Identify the line that contains "pink mug [415,406,458,450] -> none" in the material. Output it and every line after it, unchanged, through the end.

» RAW DATA:
===============
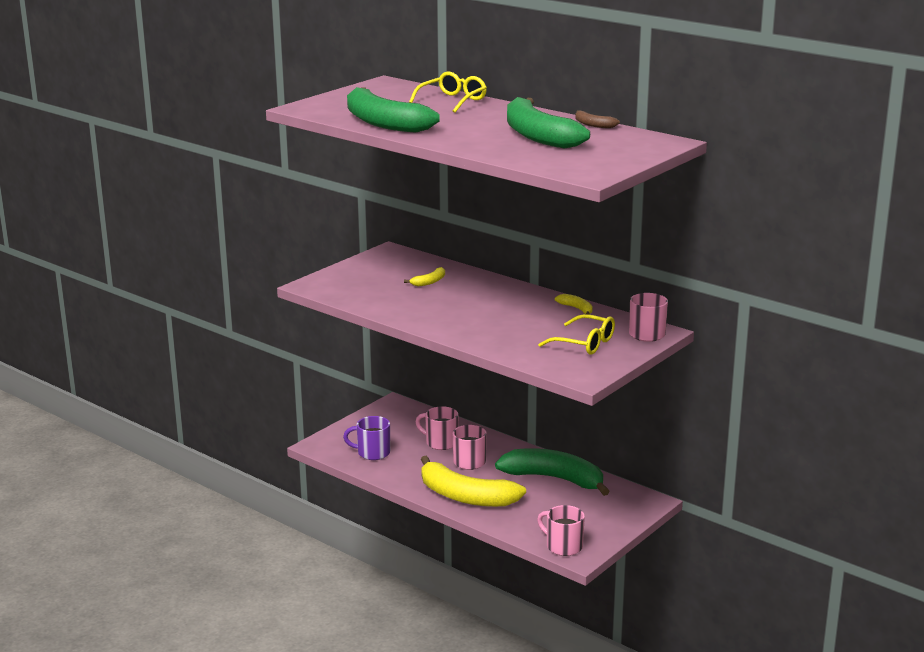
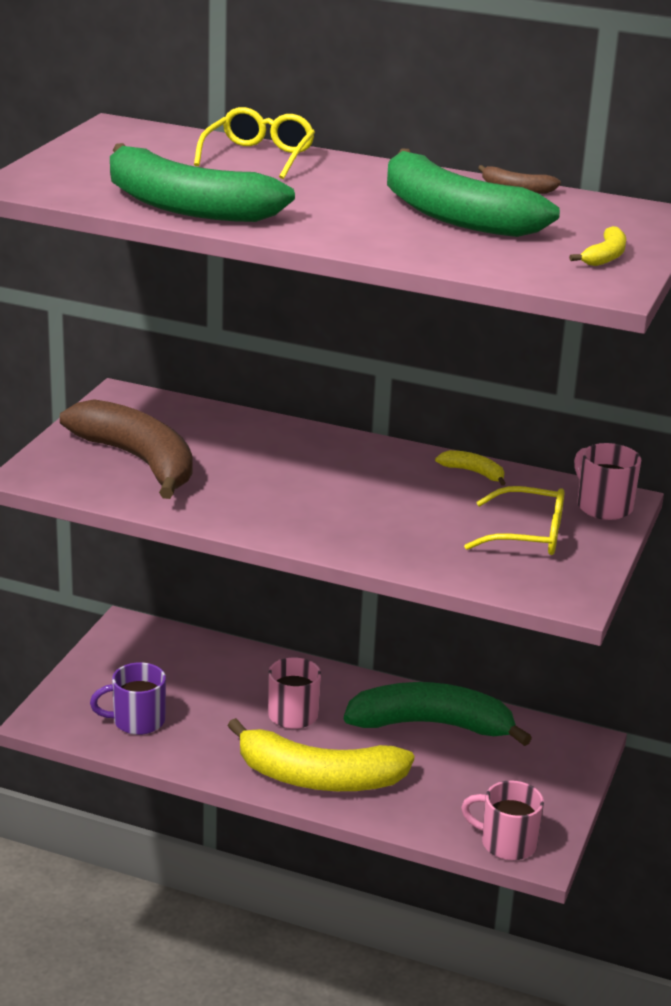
camera: 20 degrees left, 5 degrees up
yellow banana [404,267,445,286] -> yellow banana moved to [569,226,626,266]
pink mug [415,406,458,450] -> none
none -> brown banana [60,399,193,499]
===============
» RESPONSE TO THE TASK:
pink mug [415,406,458,450] -> none
none -> brown banana [60,399,193,499]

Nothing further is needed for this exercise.